Please state in a single number how many lines of the entries below include the word "size".

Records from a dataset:
|---|
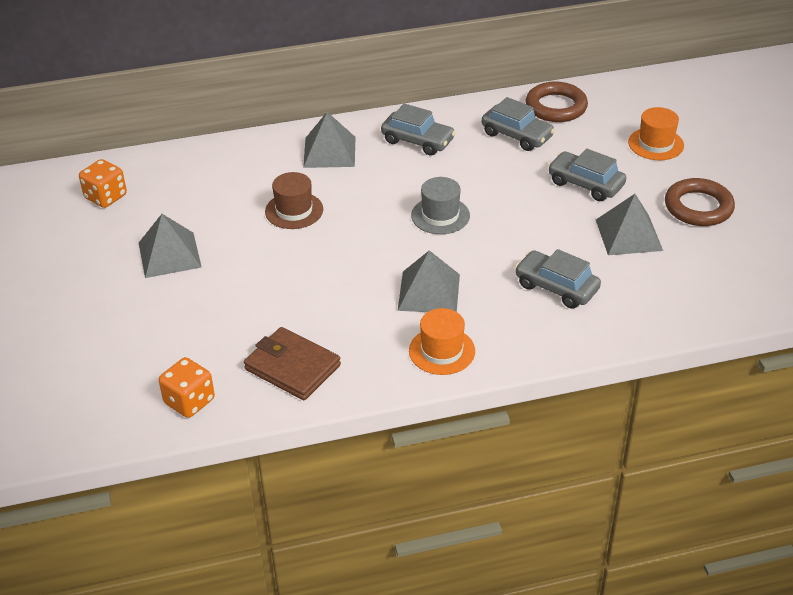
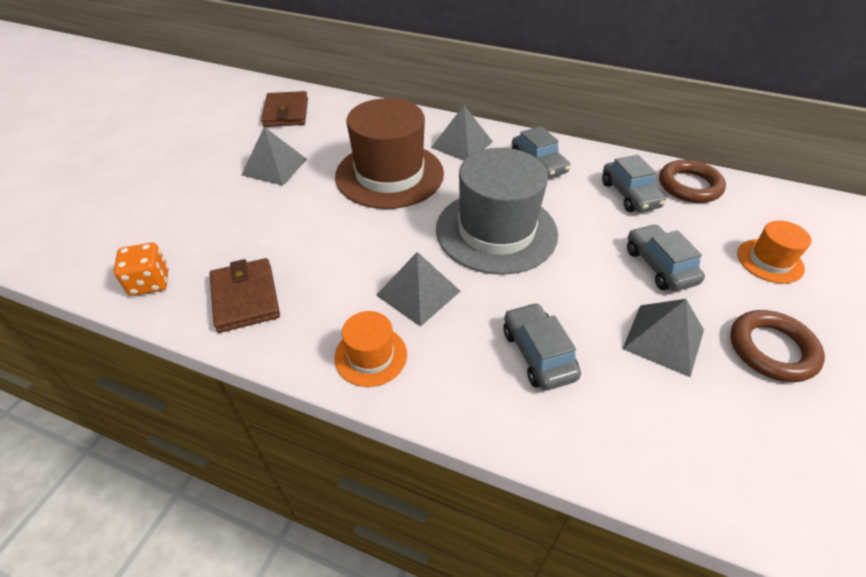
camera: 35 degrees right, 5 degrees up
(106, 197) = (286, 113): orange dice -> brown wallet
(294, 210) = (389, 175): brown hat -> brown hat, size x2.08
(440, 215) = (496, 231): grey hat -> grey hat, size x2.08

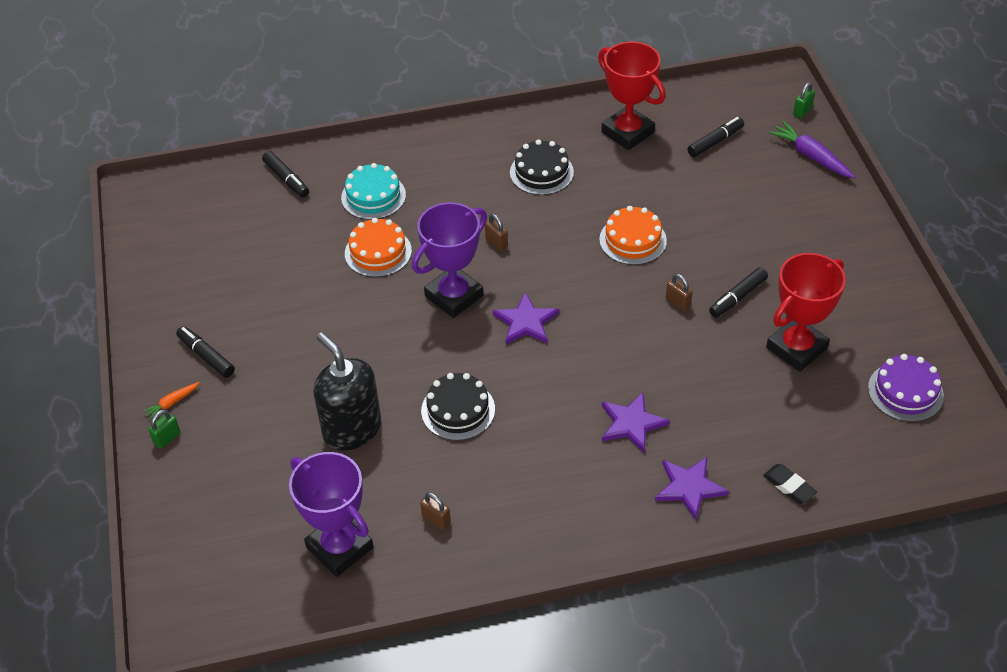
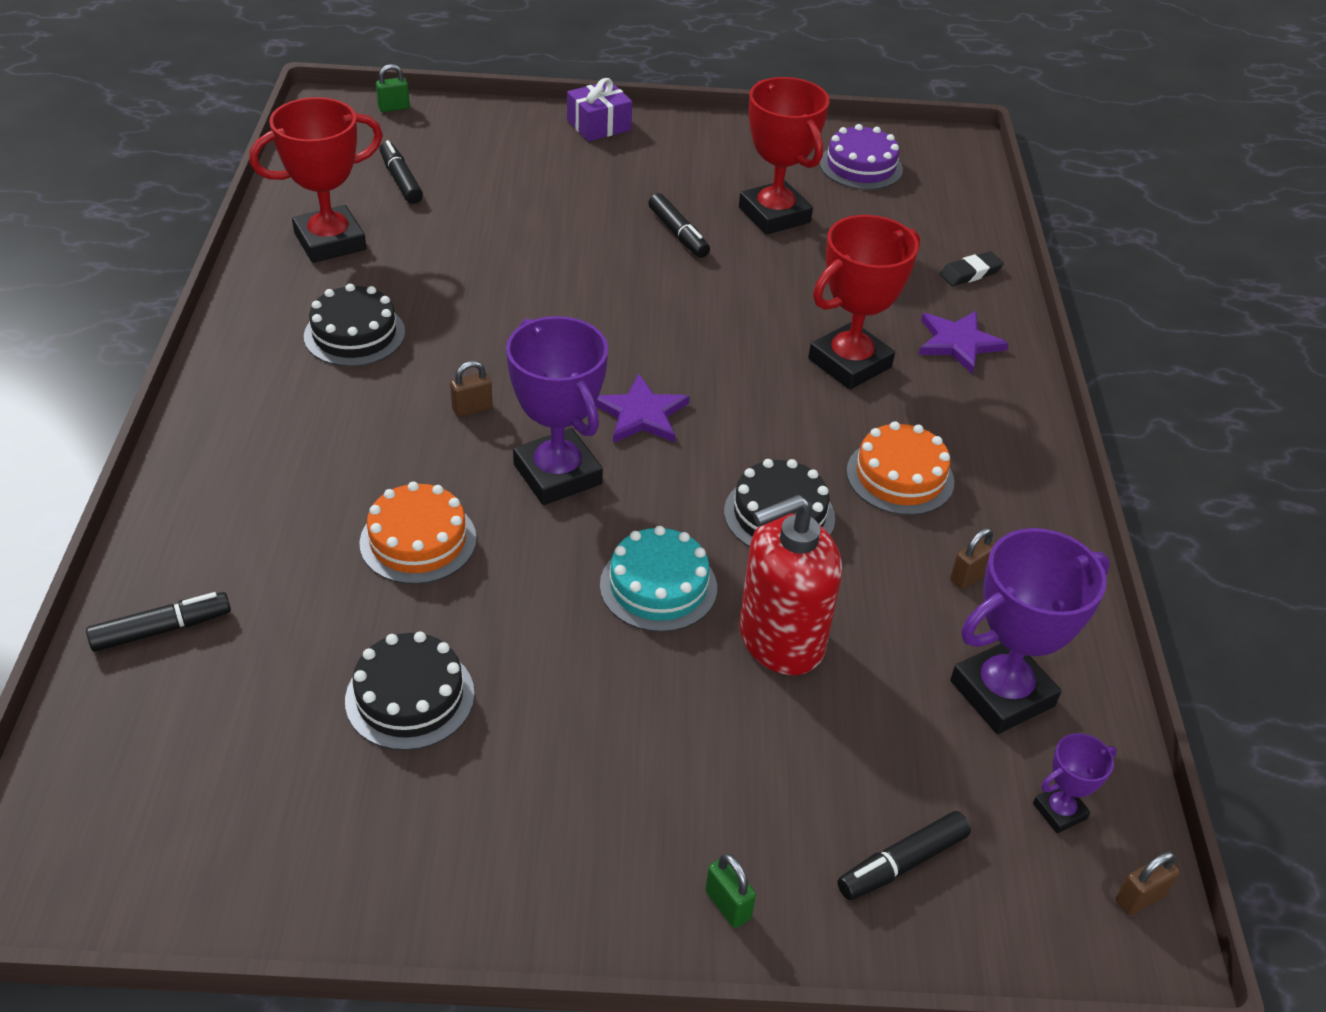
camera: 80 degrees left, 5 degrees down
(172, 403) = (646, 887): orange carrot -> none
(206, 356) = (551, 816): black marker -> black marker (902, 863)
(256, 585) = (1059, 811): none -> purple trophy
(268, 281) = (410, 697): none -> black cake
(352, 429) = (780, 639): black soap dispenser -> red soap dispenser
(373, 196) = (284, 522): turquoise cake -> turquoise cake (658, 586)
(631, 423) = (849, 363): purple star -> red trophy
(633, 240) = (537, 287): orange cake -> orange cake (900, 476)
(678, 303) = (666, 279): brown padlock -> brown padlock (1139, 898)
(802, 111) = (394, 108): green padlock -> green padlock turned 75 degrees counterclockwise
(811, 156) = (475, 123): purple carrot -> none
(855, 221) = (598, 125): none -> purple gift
|---|
▶ _Output_
2